Exercise description:
In the material below, the line holding "R1: 1k (GND, N_22) -> 1.2k (GND, N_22)" and every line after it should be reproduced exactly, please, with pictures omitted.

Data supplied:
····················

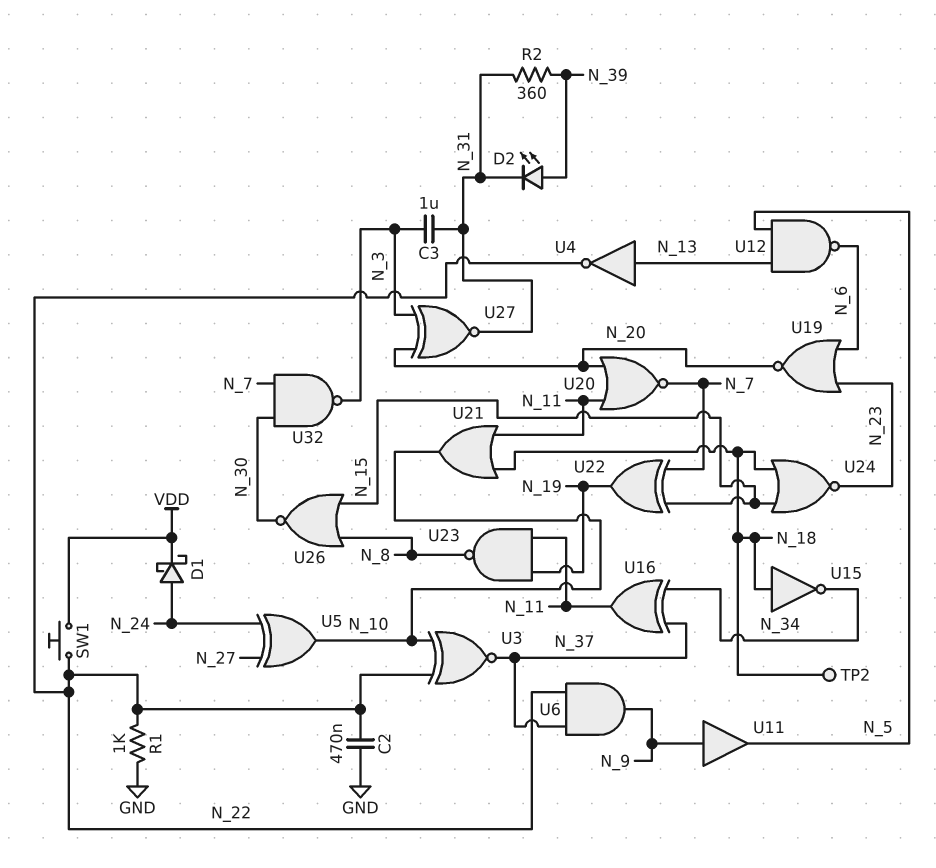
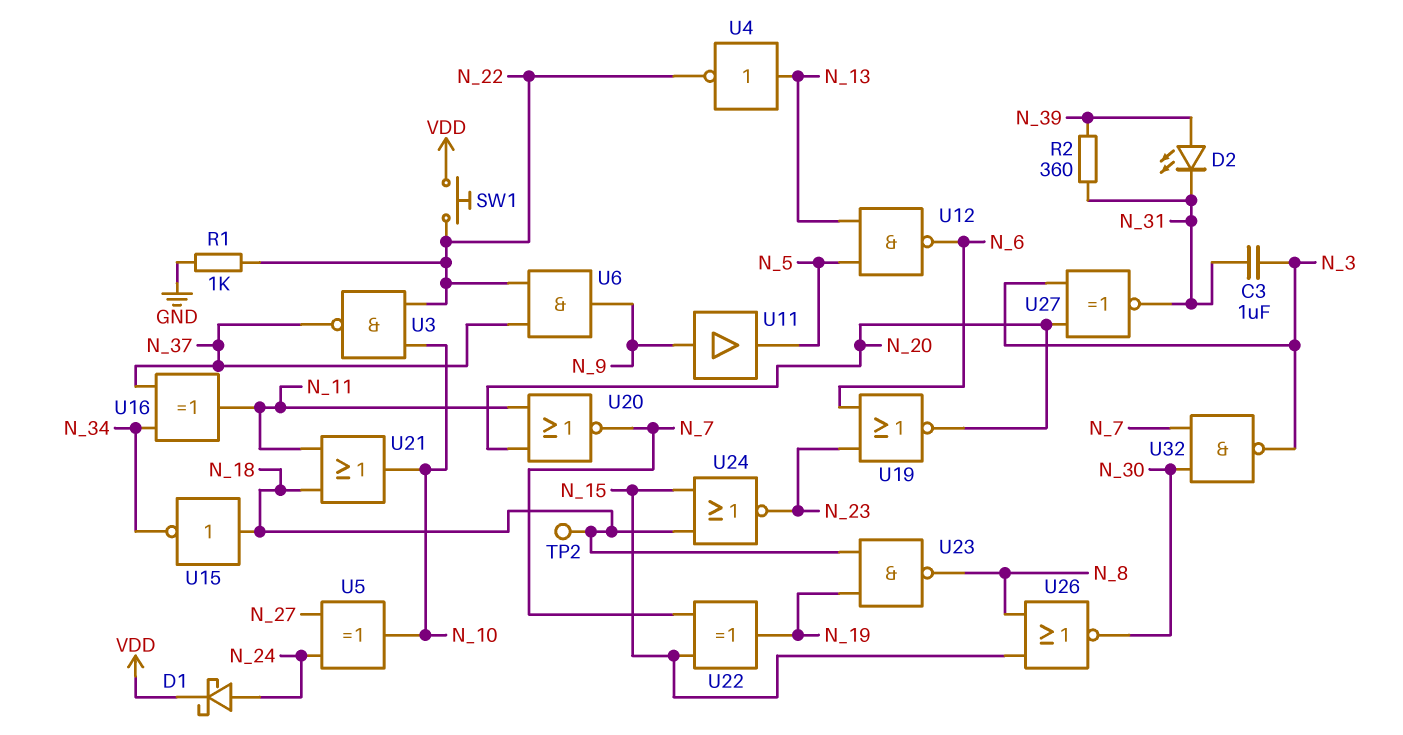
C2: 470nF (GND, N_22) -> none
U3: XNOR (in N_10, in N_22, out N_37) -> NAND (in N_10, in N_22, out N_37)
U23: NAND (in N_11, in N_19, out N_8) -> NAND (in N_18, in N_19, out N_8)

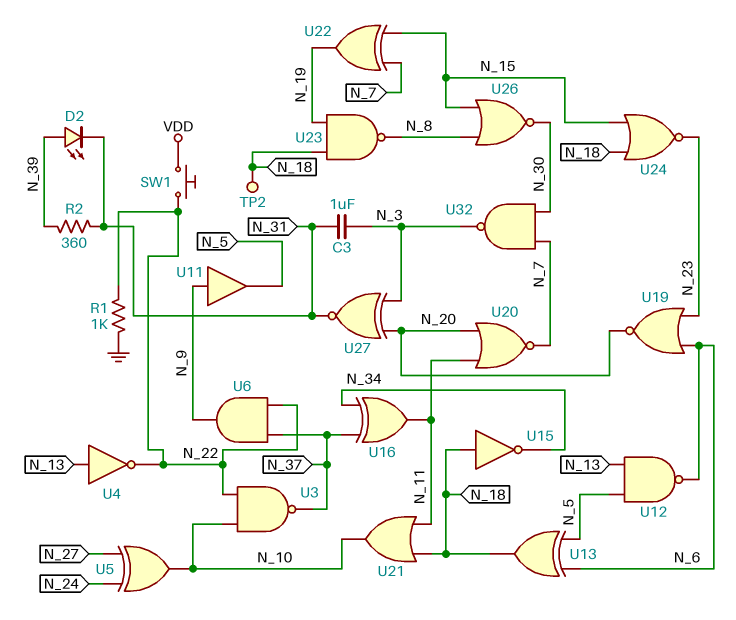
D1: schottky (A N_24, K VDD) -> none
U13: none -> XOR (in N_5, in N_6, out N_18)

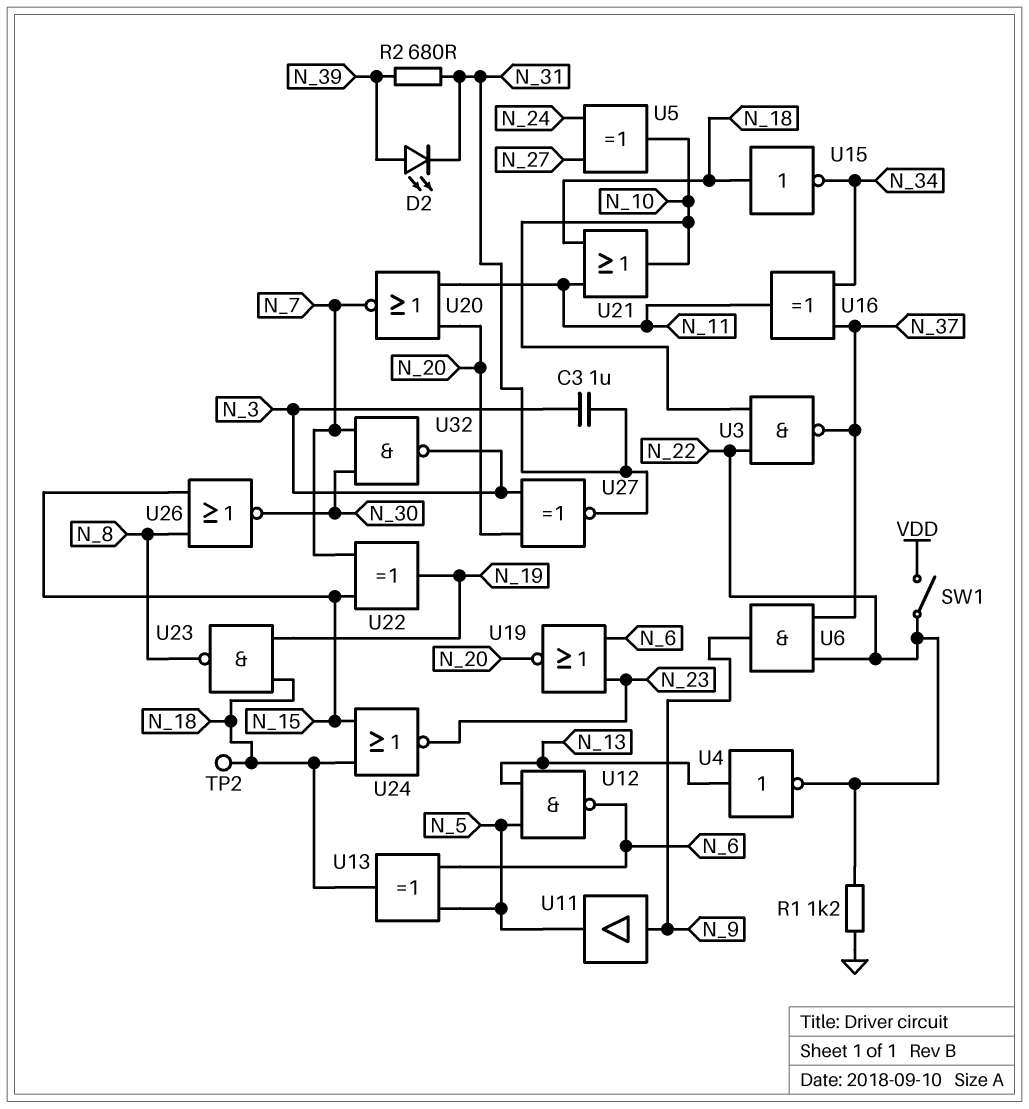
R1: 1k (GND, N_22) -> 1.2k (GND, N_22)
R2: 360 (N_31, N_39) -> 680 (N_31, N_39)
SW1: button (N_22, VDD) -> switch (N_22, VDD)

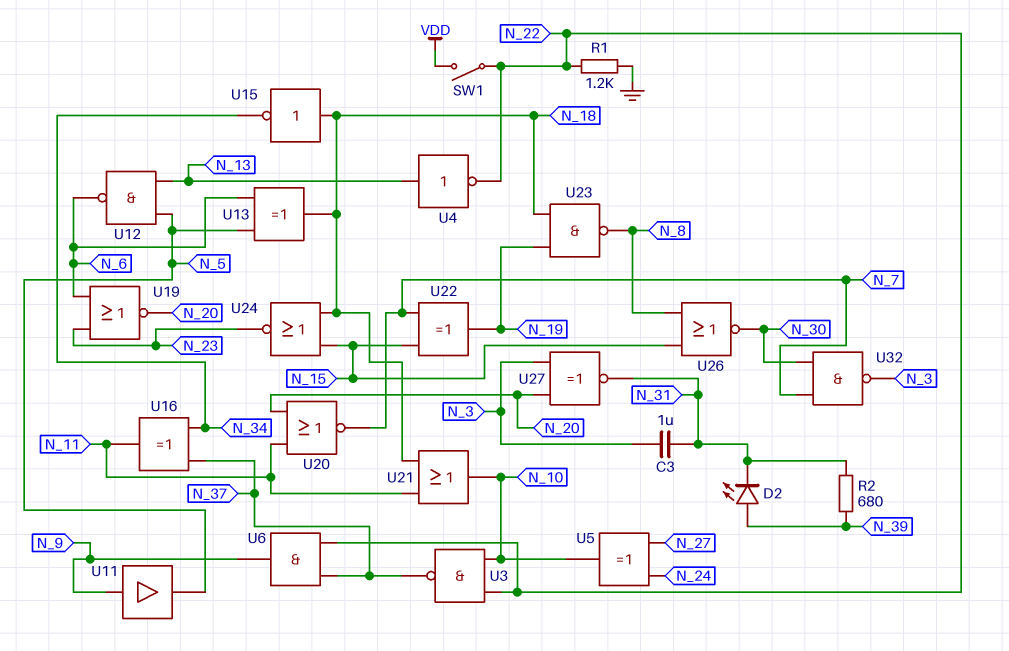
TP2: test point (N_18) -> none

····················

Solution for this exercise:
R1: 1k (GND, N_22) -> 1.2k (GND, N_22)
R2: 360 (N_31, N_39) -> 680 (N_31, N_39)
SW1: button (N_22, VDD) -> switch (N_22, VDD)

TP2: test point (N_18) -> none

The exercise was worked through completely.